PROVIDED ENTRIES:
###

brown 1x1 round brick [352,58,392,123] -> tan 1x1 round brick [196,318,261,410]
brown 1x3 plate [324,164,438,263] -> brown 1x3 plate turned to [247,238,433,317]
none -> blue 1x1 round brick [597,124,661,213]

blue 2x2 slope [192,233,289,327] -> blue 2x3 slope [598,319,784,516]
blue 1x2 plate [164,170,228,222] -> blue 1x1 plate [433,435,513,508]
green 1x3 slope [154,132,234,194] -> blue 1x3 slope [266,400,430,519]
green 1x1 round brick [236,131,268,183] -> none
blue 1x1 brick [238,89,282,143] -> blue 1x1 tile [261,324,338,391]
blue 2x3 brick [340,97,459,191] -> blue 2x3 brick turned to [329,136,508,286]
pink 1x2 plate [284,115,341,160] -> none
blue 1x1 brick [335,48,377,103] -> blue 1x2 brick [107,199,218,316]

###

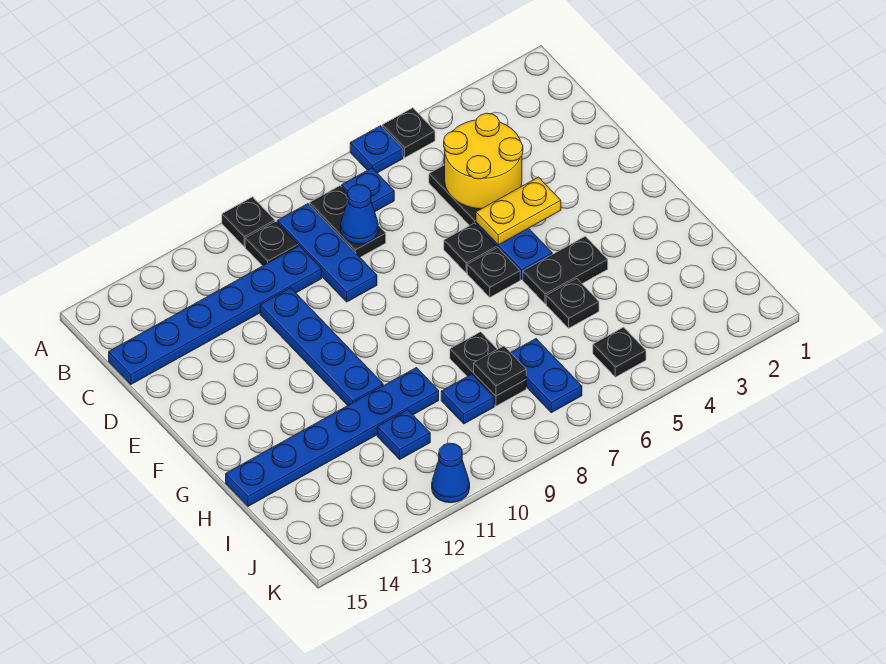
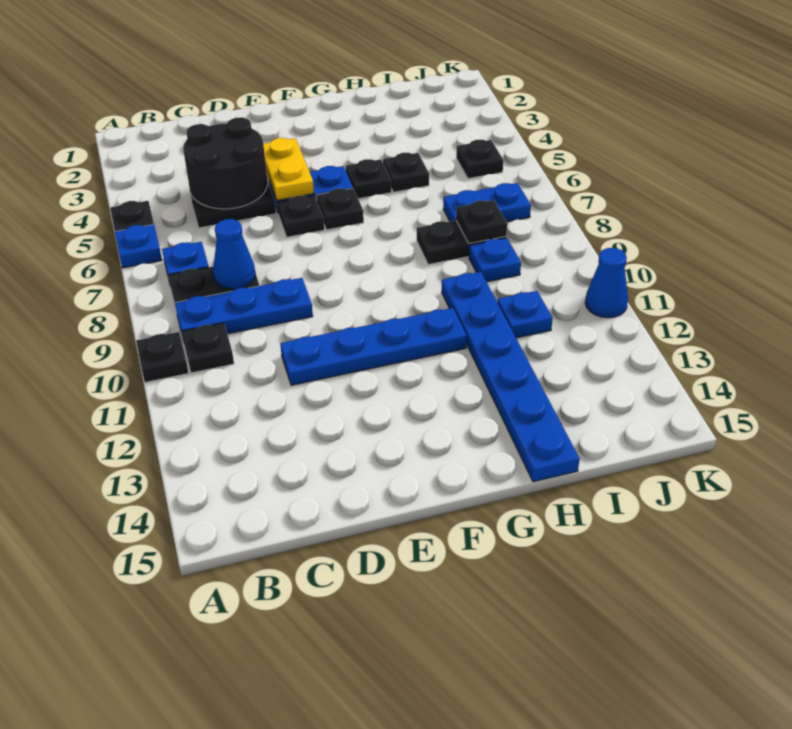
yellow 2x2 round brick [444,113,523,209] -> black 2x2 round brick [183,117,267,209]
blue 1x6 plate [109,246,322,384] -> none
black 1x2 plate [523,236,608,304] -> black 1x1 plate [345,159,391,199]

###

WHAT THE TASK REQUIRES: Using the data above, repeat exactly the lines that begin at the line with "brown 1x1 round" and end at the line with "none -> blue", both ends included.

SOLUTION FOR THIS PROBLEM:
brown 1x1 round brick [352,58,392,123] -> tan 1x1 round brick [196,318,261,410]
brown 1x3 plate [324,164,438,263] -> brown 1x3 plate turned to [247,238,433,317]
none -> blue 1x1 round brick [597,124,661,213]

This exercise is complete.